[Stored items]
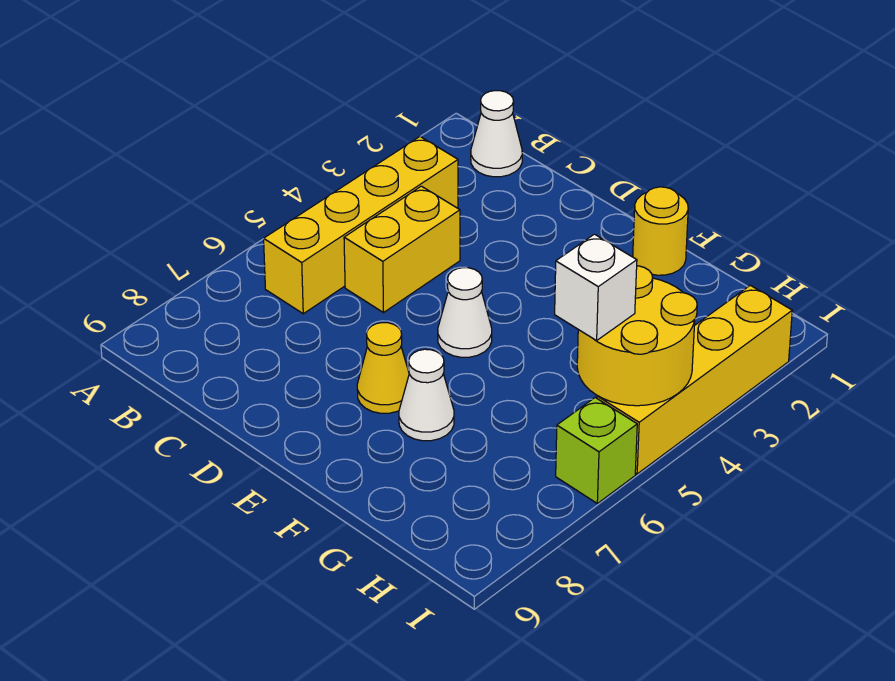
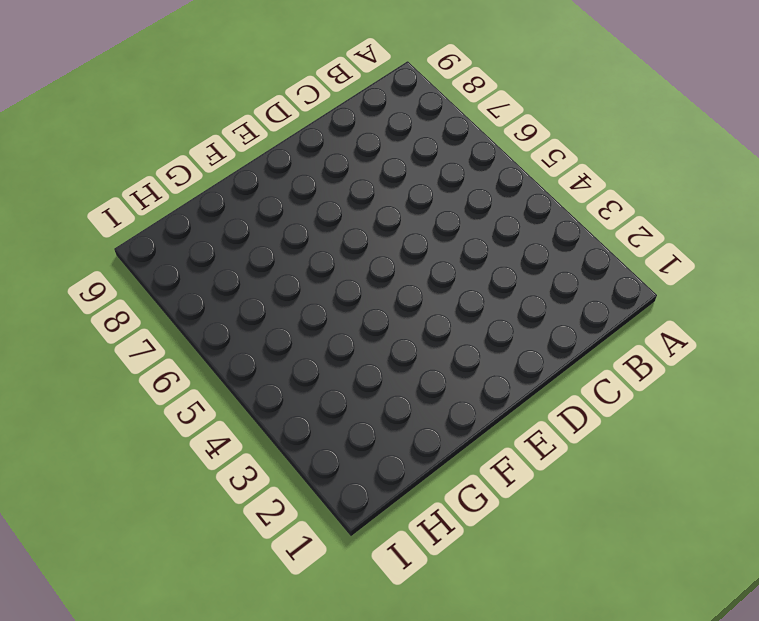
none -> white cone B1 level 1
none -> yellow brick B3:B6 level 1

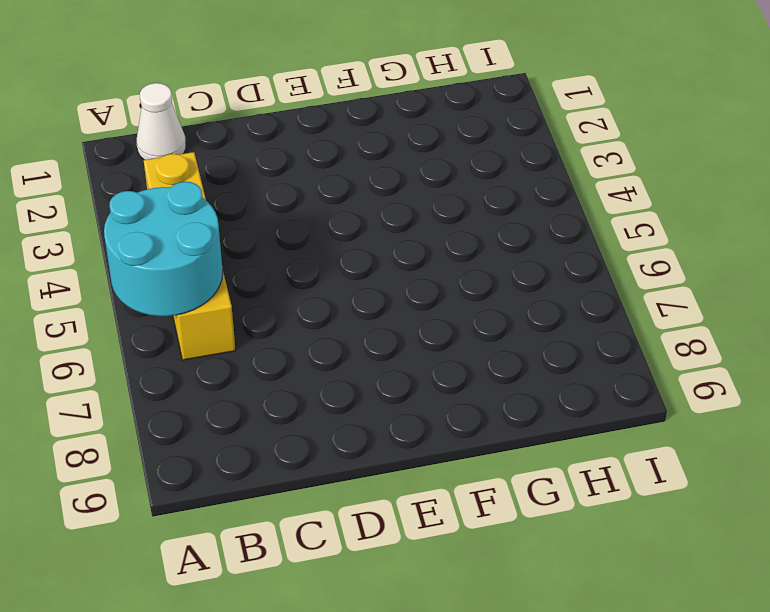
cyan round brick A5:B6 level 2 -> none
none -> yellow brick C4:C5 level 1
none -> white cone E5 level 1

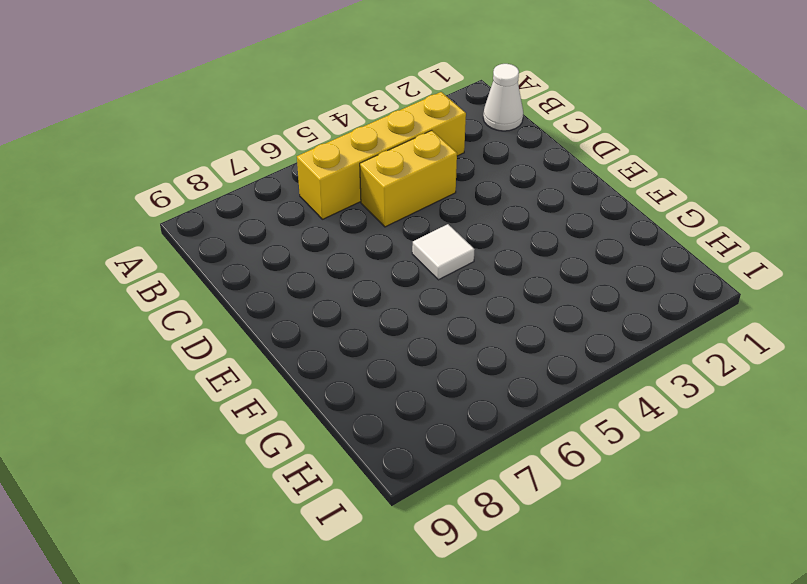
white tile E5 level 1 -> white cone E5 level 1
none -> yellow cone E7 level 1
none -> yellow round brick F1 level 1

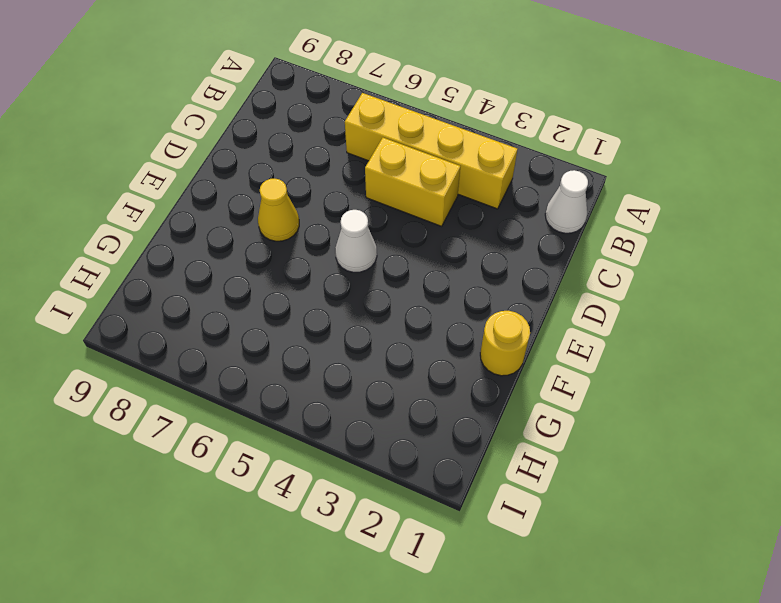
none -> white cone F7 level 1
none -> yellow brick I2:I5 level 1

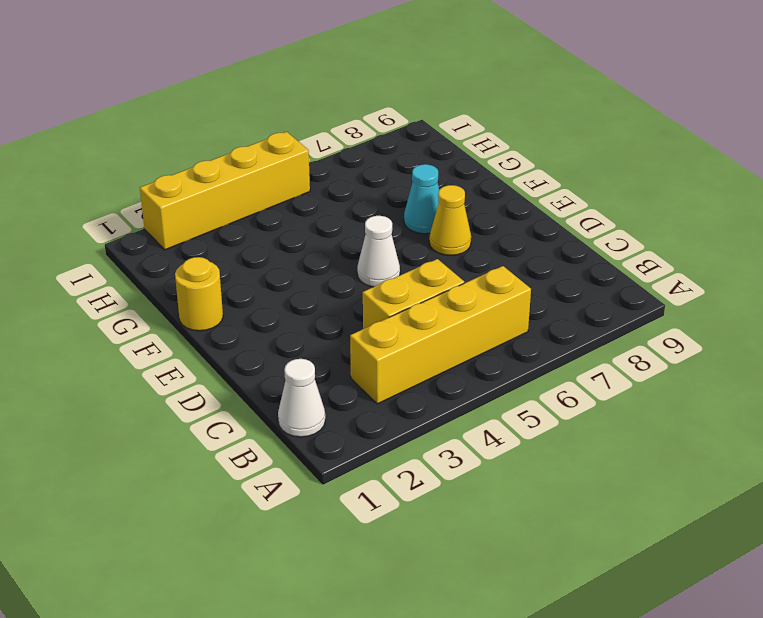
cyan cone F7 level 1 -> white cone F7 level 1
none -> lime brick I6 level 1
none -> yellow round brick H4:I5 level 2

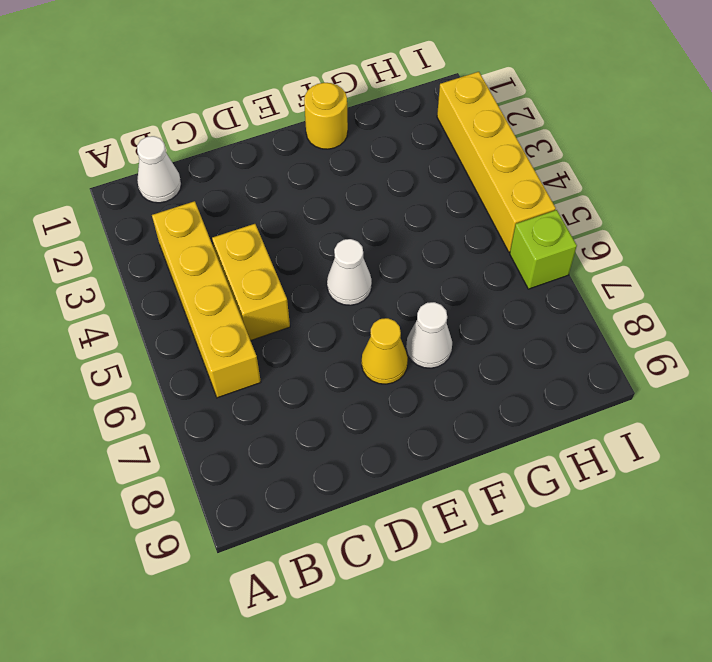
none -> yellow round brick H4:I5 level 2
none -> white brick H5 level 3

==

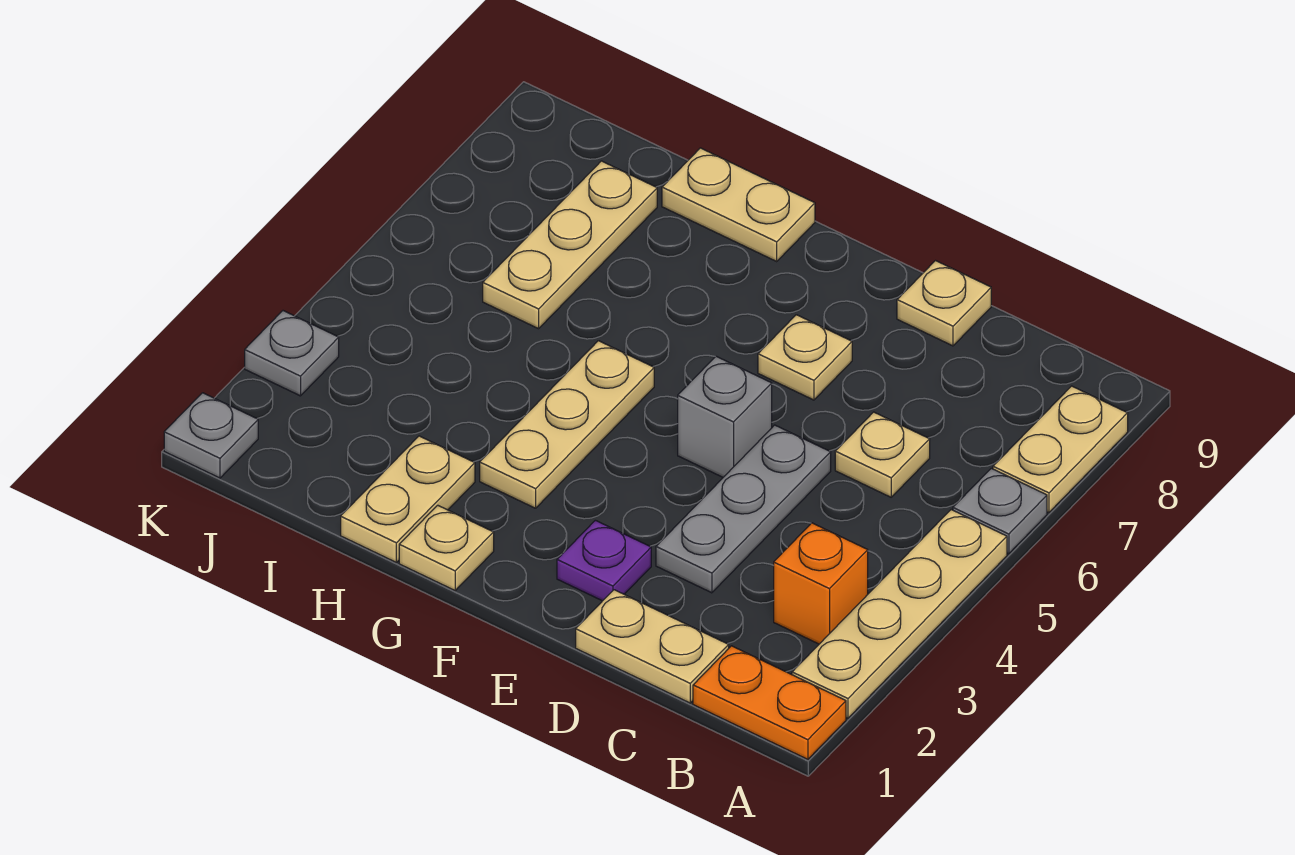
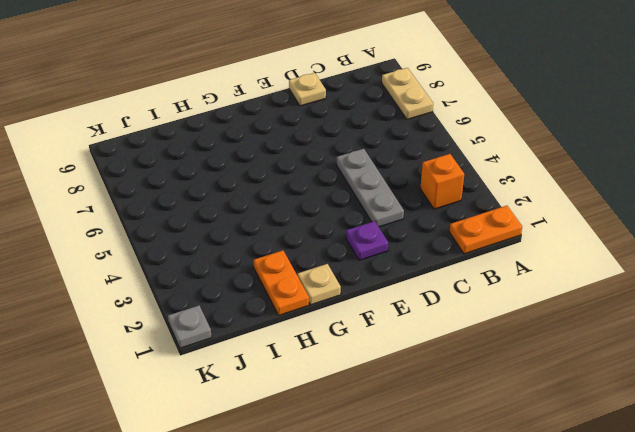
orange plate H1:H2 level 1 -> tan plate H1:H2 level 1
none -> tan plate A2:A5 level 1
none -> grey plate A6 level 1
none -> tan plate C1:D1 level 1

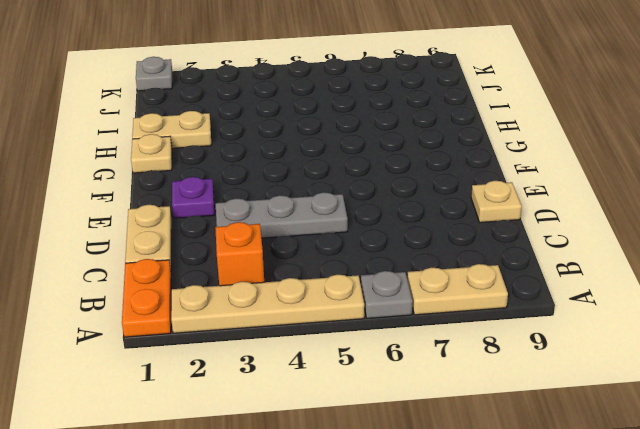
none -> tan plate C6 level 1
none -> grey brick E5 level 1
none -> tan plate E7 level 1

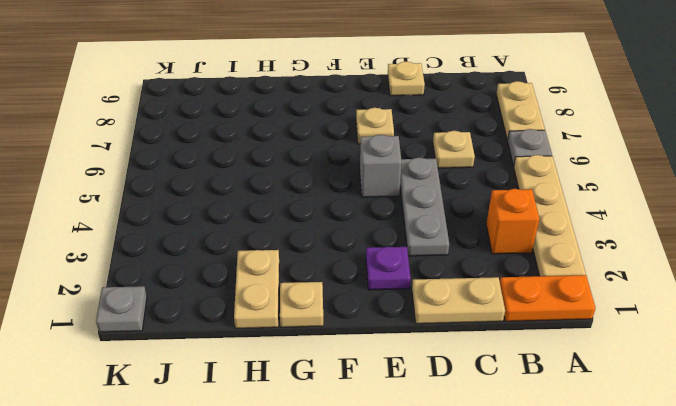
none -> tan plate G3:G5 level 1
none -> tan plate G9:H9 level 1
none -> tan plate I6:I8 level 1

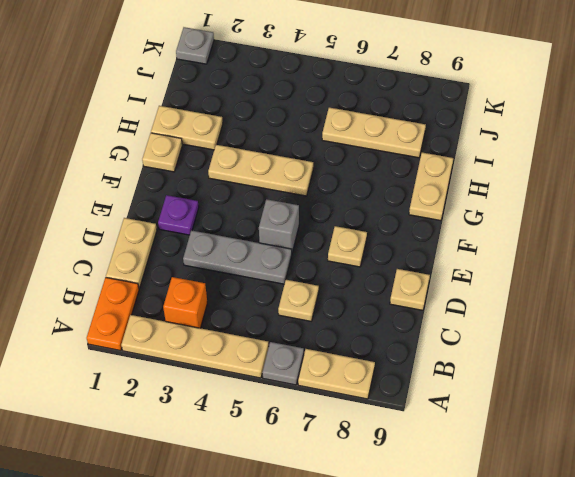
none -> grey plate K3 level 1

---

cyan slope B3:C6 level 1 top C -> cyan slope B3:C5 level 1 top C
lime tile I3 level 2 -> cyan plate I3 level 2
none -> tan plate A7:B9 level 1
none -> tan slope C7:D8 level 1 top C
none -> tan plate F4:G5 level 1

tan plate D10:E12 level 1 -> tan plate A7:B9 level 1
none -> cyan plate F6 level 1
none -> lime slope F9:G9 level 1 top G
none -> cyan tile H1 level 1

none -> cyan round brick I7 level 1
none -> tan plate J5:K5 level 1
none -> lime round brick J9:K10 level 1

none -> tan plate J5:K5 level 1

WHAT YOU HAVE TO DO: Above are the records; return the lines in them from the one with "none -> tan plate A2:A5 level 1" to the one with "none -> grey plate K3 level 1", inclusive, exactly and without images.

SOLUTION TO THE PROBLEM:
none -> tan plate A2:A5 level 1
none -> grey plate A6 level 1
none -> tan plate C1:D1 level 1

none -> tan plate C6 level 1
none -> grey brick E5 level 1
none -> tan plate E7 level 1

none -> tan plate G3:G5 level 1
none -> tan plate G9:H9 level 1
none -> tan plate I6:I8 level 1

none -> grey plate K3 level 1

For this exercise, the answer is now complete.